--- START ---
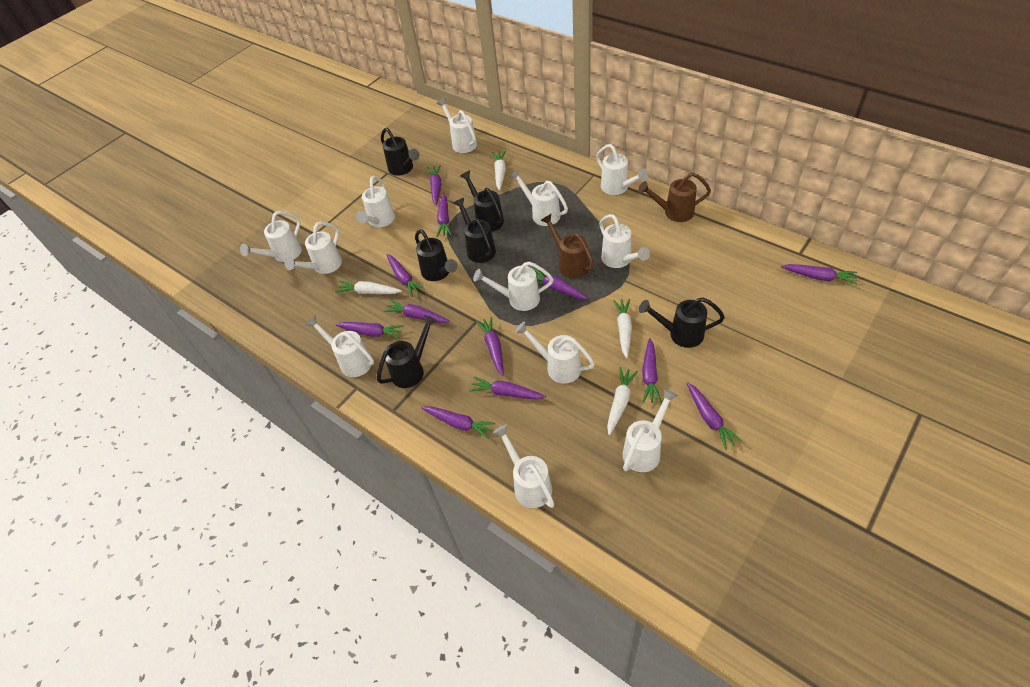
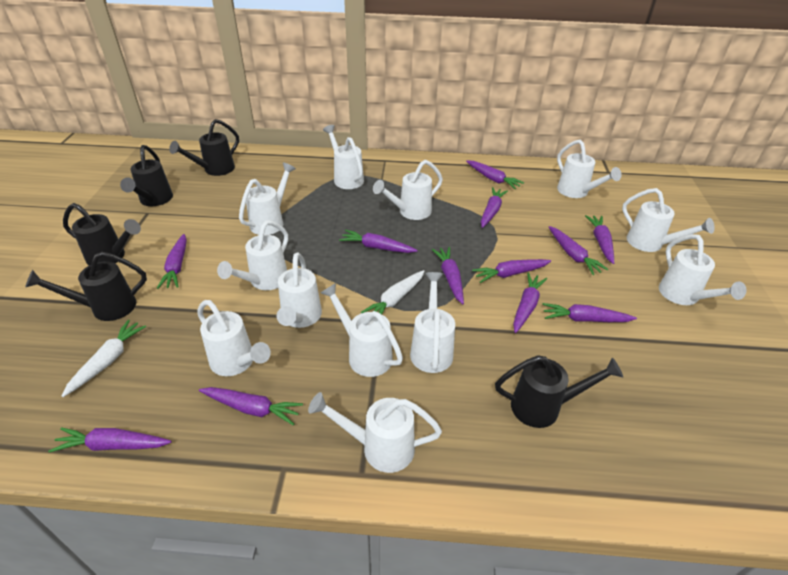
black watering can: 6 -> 5
brown watering can: 2 -> 0
white carrot: 4 -> 2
--- END ---
→ THE PROBLEM
Transcribe all the data word for word; the images stay out.

→ WRITTEN REPLY
black watering can: 6 -> 5
brown watering can: 2 -> 0
white carrot: 4 -> 2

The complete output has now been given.